Exercise brief:
Pictures excluded, copy all of the data below exactly.

====== Data block

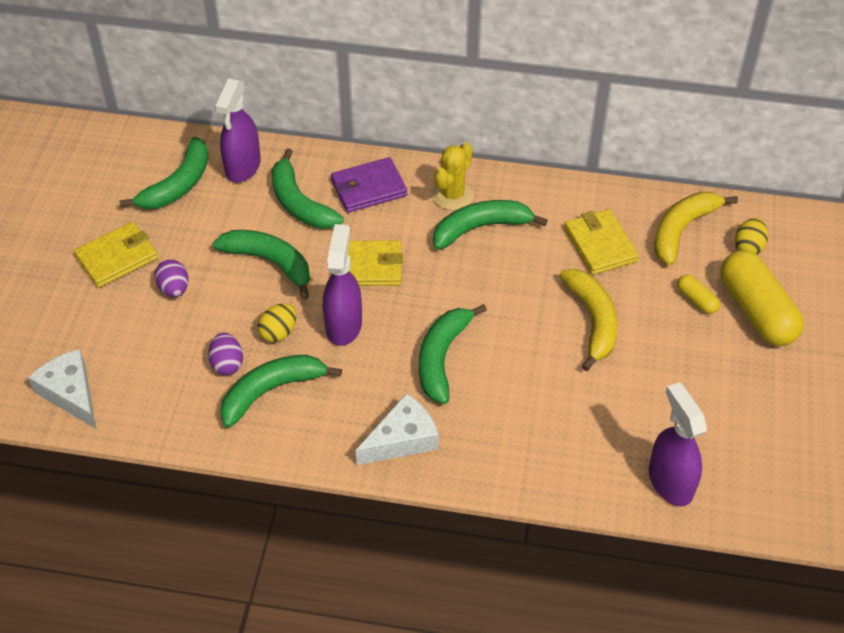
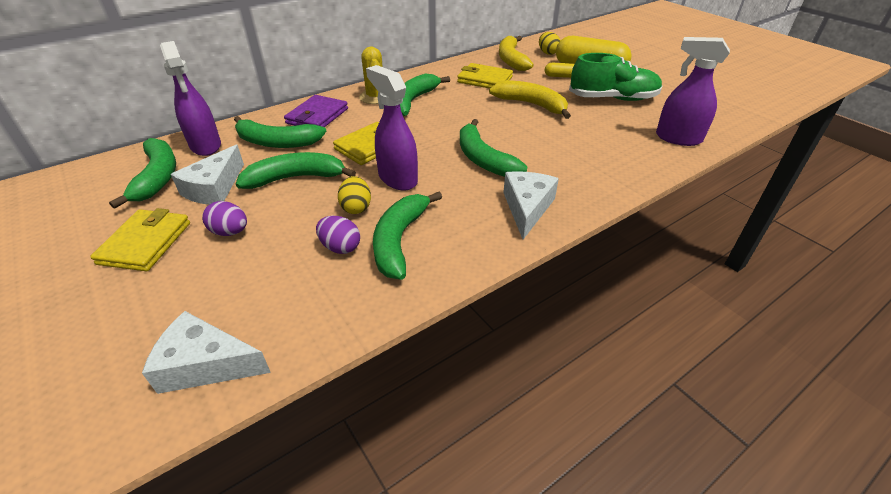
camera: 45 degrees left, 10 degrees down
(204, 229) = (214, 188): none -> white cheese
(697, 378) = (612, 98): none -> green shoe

============

Your response:
camera: 45 degrees left, 10 degrees down
(204, 229) = (214, 188): none -> white cheese
(697, 378) = (612, 98): none -> green shoe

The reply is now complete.